| Prompt |
Find the word "missing" in the data. Return every line where it appears.

| Records supplied |
----
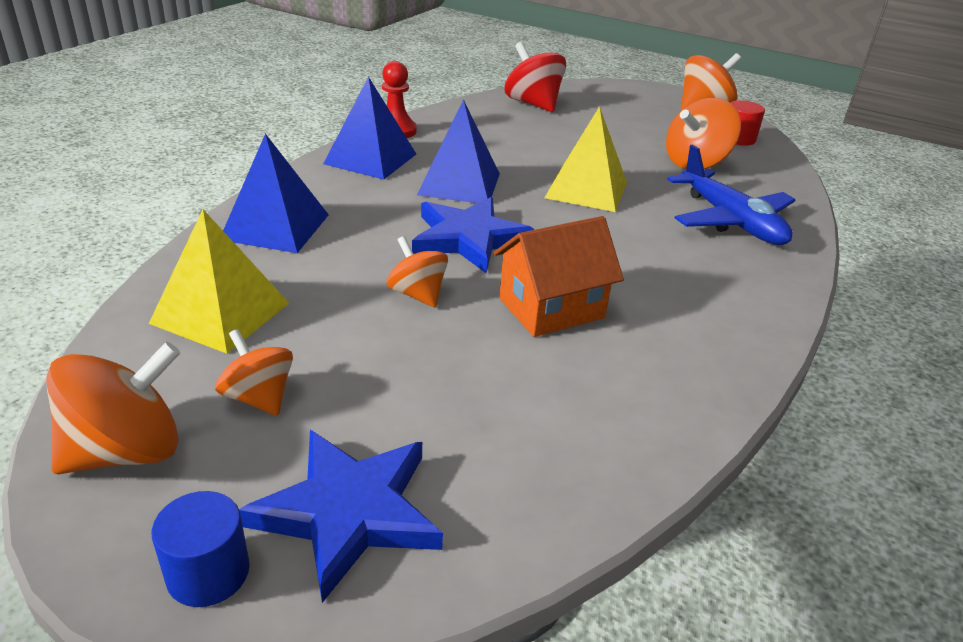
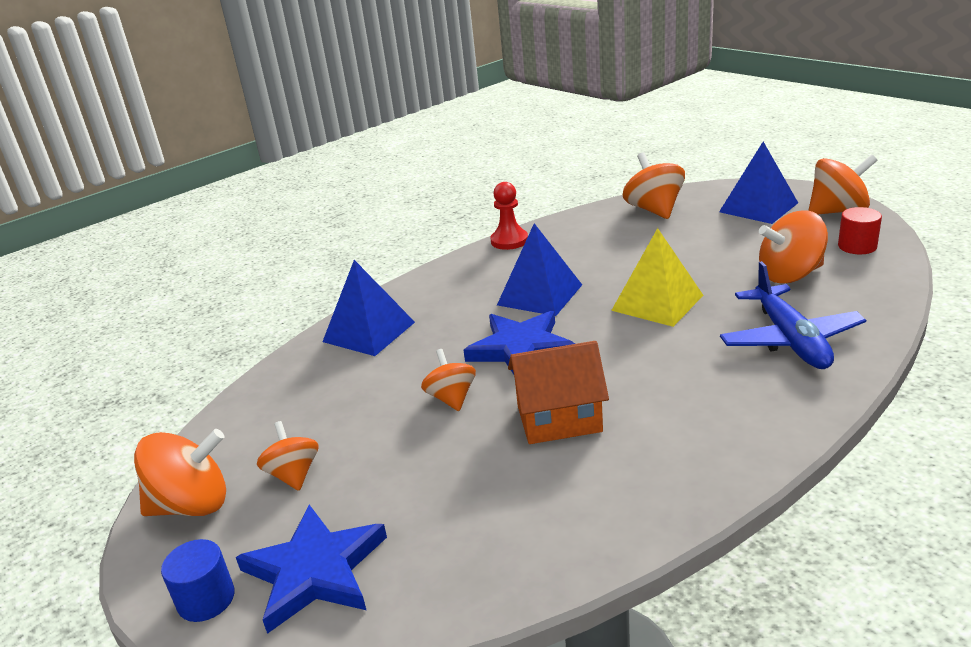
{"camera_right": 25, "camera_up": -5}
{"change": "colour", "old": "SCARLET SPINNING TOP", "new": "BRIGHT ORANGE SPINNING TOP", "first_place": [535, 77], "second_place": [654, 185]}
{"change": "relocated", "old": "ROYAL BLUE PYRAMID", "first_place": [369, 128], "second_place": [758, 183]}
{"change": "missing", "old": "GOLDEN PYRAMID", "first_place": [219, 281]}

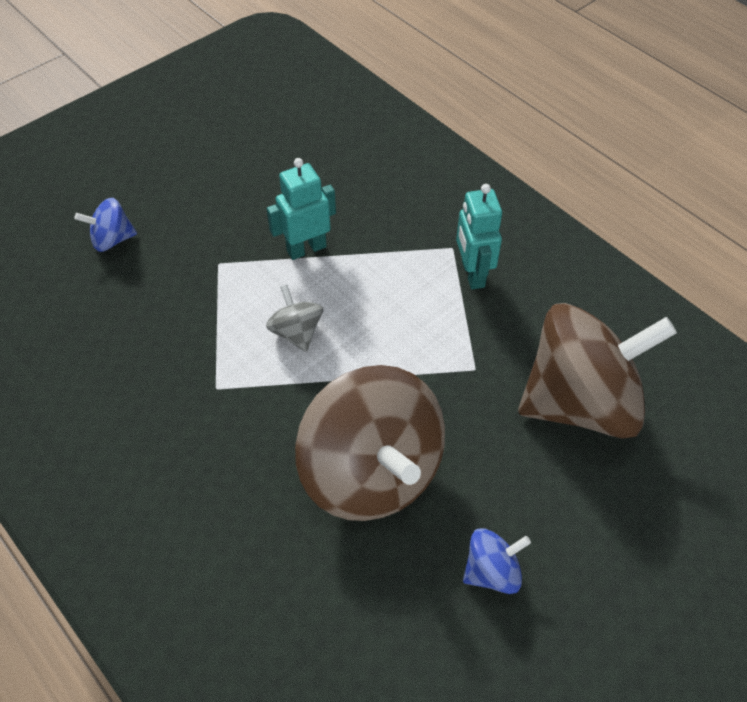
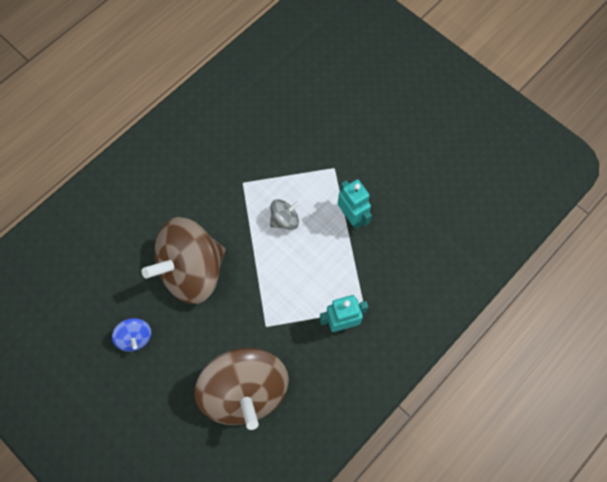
{"camera_right": 85, "camera_up": 15}
{"change": "missing", "old": "ROYAL BLUE SPINNING TOP", "first_place": [106, 225]}

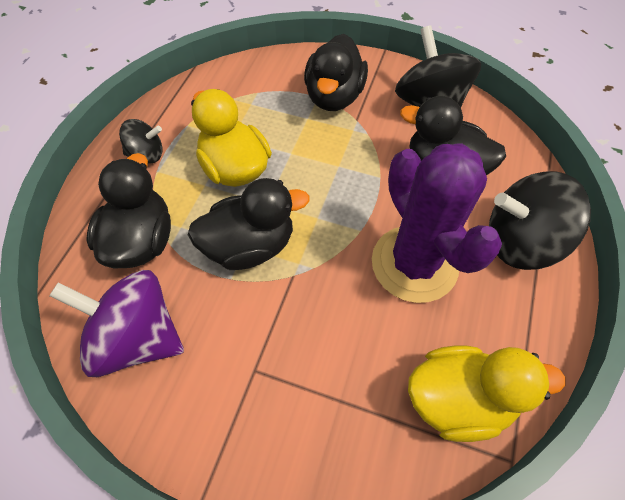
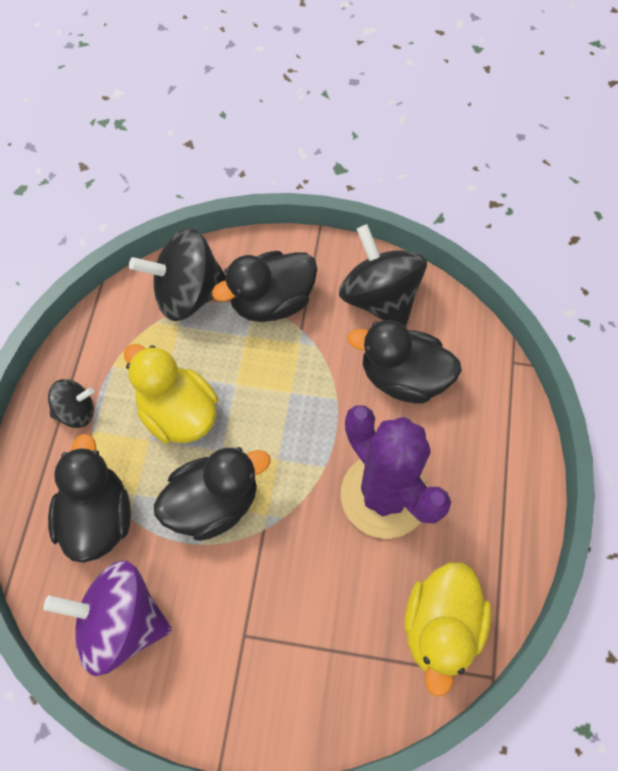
{"camera_right": -10, "camera_up": 5}
{"change": "relocated", "old": "JET-BLACK SPINNING TOP", "first_place": [540, 221], "second_place": [177, 274]}
{"change": "spun", "old": "JET-BLACK TOY DUCK", "first_place": [336, 72], "second_place": [264, 286], "degrees": 60}
{"change": "spun", "old": "GOLDEN TOY DUCK", "first_place": [487, 394], "second_place": [448, 629], "degrees": 120}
----
| Solution for this exercise |
{"change": "missing", "old": "GOLDEN PYRAMID", "first_place": [219, 281]}
{"change": "missing", "old": "ROYAL BLUE SPINNING TOP", "first_place": [106, 225]}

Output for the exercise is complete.